====== Material for the task

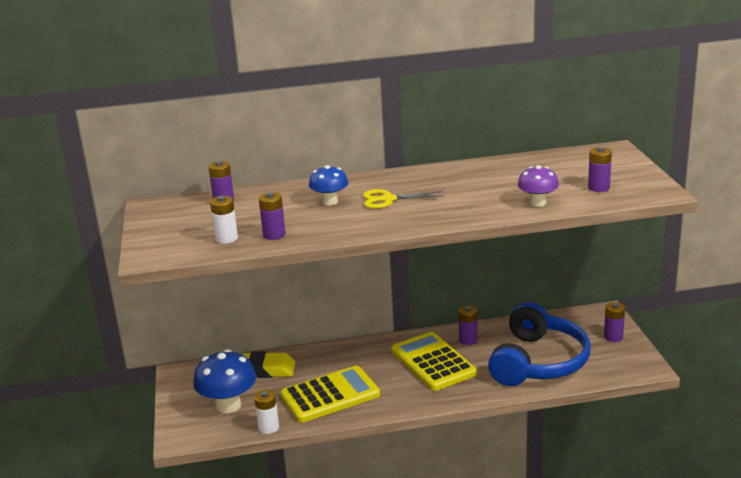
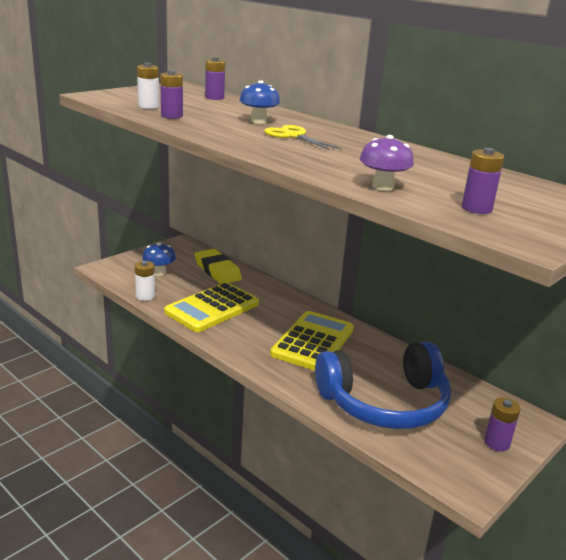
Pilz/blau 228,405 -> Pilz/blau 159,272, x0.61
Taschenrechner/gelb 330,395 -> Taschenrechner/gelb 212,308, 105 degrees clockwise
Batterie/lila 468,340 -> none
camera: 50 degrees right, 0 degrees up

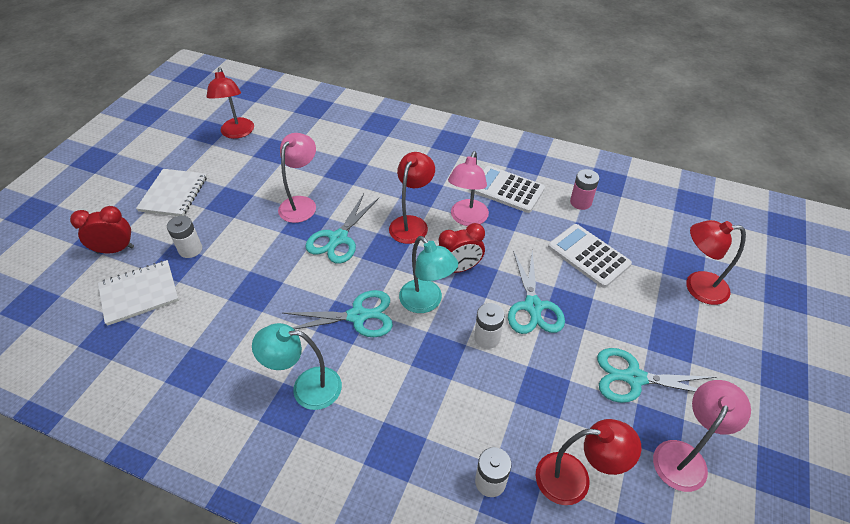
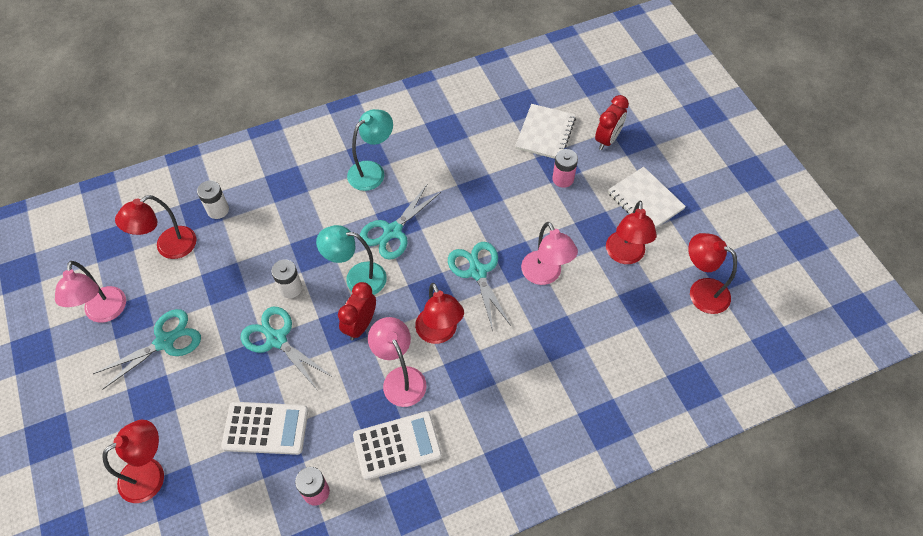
Batterie/weiß 190,249 -> Batterie/rosa 563,179
none -> Lampe/rot 625,255
camera: 135 degrees right, 10 degrees up

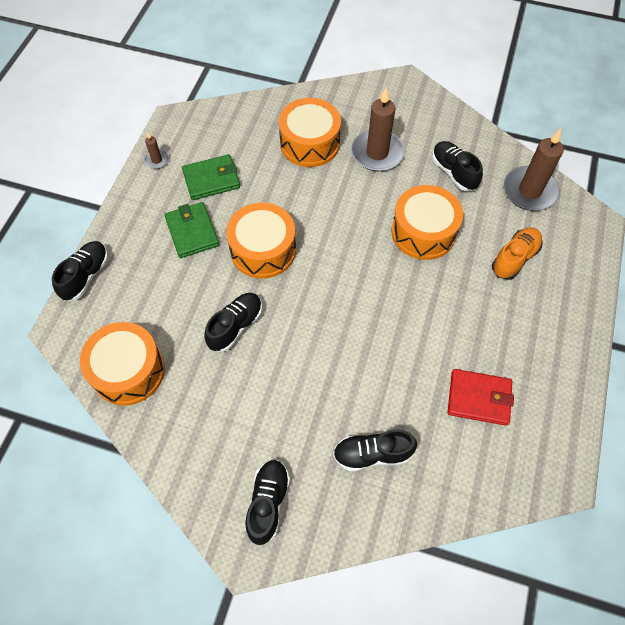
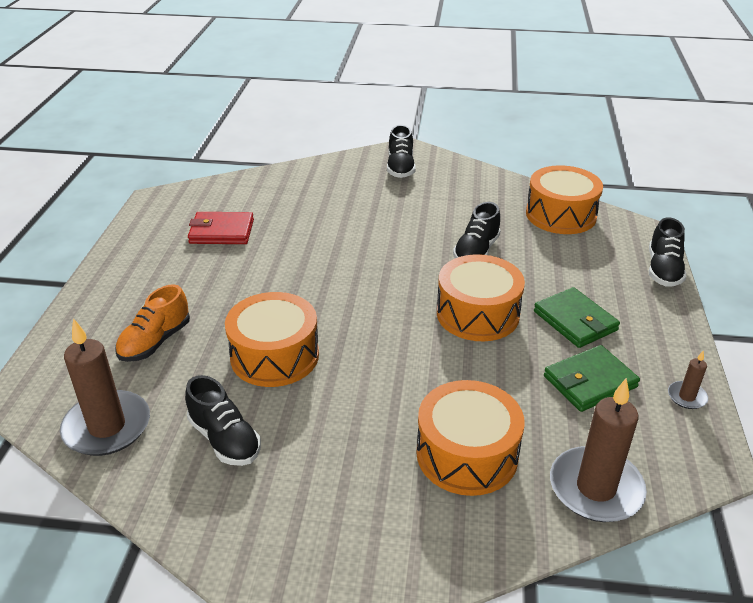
Kerze/braun 377,153 -> Kerze/braun 595,488, relocated
Schuh/schwarz 372,454 -> none
camera: 170 degrees right, 25 degrees down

============

Lines from the one above containing "Taschenrechner/gelb 330,395 ->" down to the one containing "Kerze/braun 377,153 ->" should be transcribed exactly, with both ends kept and no pictures.

Taschenrechner/gelb 330,395 -> Taschenrechner/gelb 212,308, 105 degrees clockwise
Batterie/lila 468,340 -> none
camera: 50 degrees right, 0 degrees up

Batterie/weiß 190,249 -> Batterie/rosa 563,179
none -> Lampe/rot 625,255
camera: 135 degrees right, 10 degrees up

Kerze/braun 377,153 -> Kerze/braun 595,488, relocated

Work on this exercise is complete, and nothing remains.